> _EXERCISE DIRECTIONS_: Below are the entries. Transcribe exactly the lines from the one with "red bowling pin: 3 -> 0" through the one with "yellow fish: 1 -> 0", ends included, and leave out all others.

> _SUPPLIED RECORDS_:
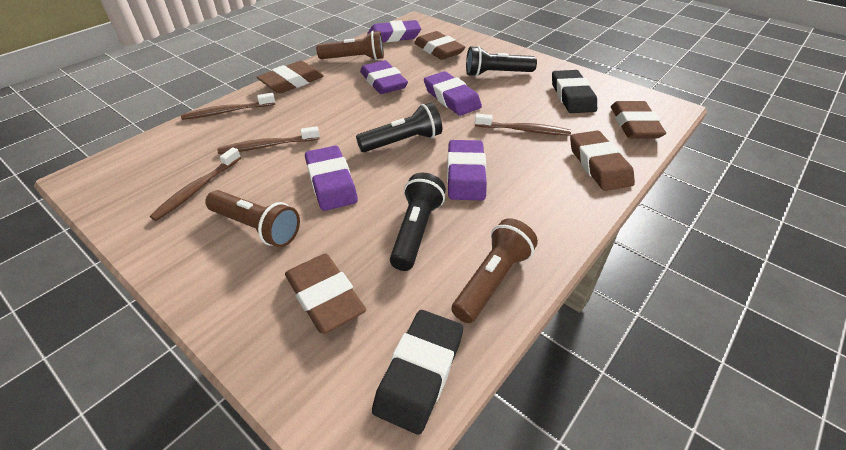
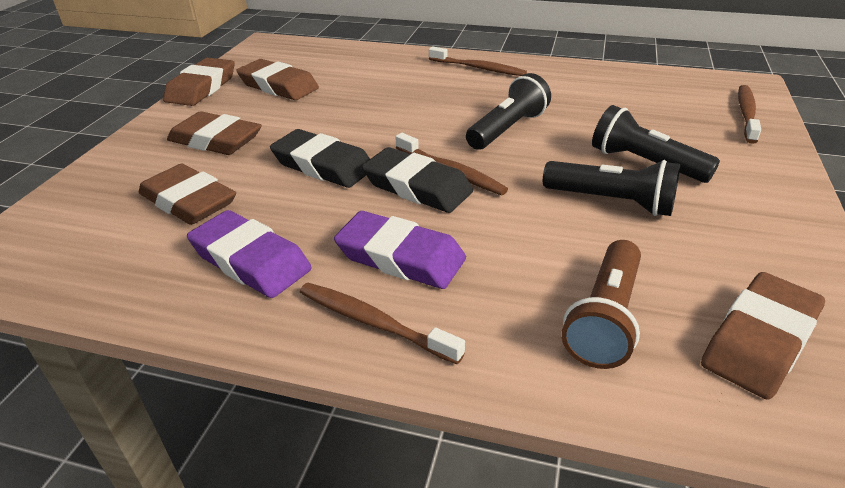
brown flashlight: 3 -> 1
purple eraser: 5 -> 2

--

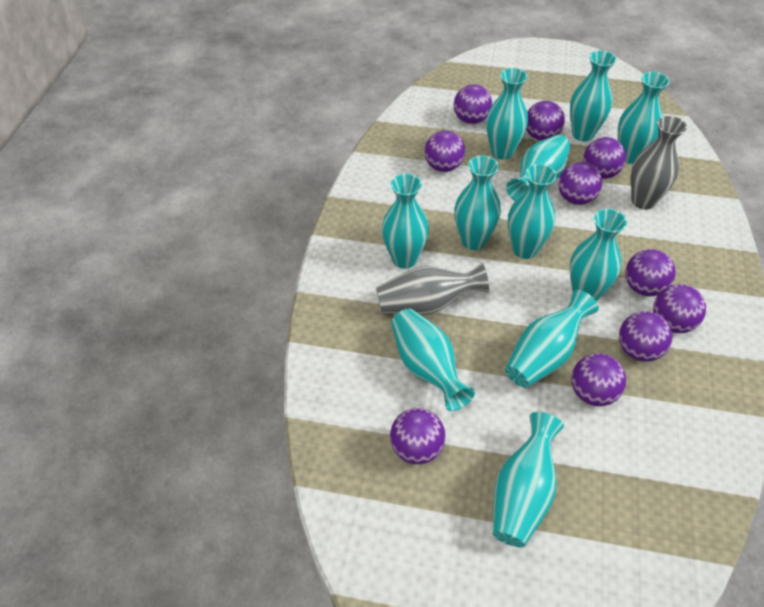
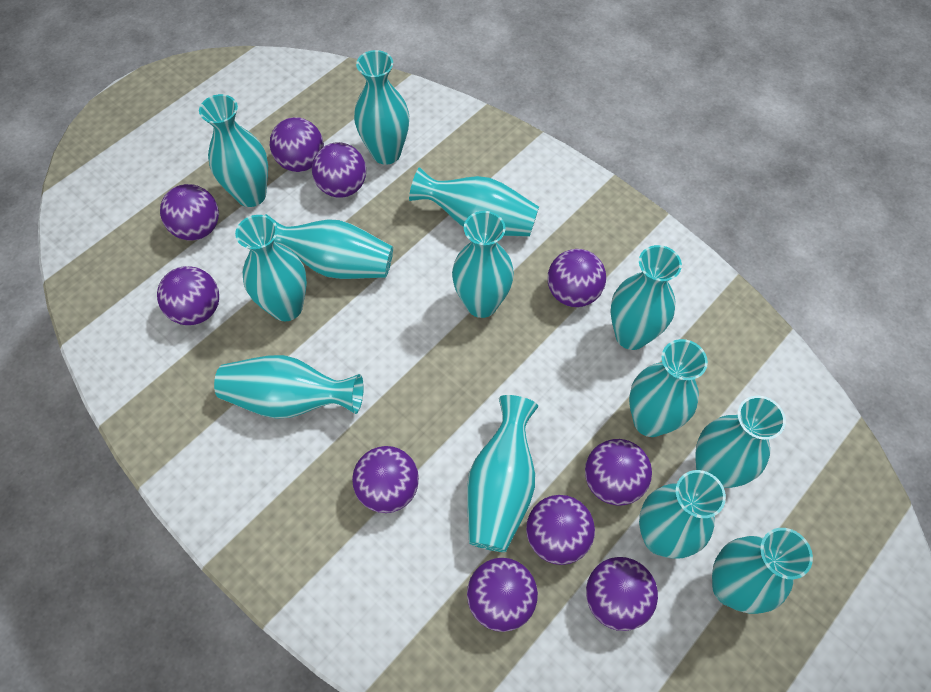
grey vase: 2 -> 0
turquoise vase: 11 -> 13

==

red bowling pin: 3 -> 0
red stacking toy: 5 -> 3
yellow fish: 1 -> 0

> _PROBLEM SOLUTION_:
red bowling pin: 3 -> 0
red stacking toy: 5 -> 3
yellow fish: 1 -> 0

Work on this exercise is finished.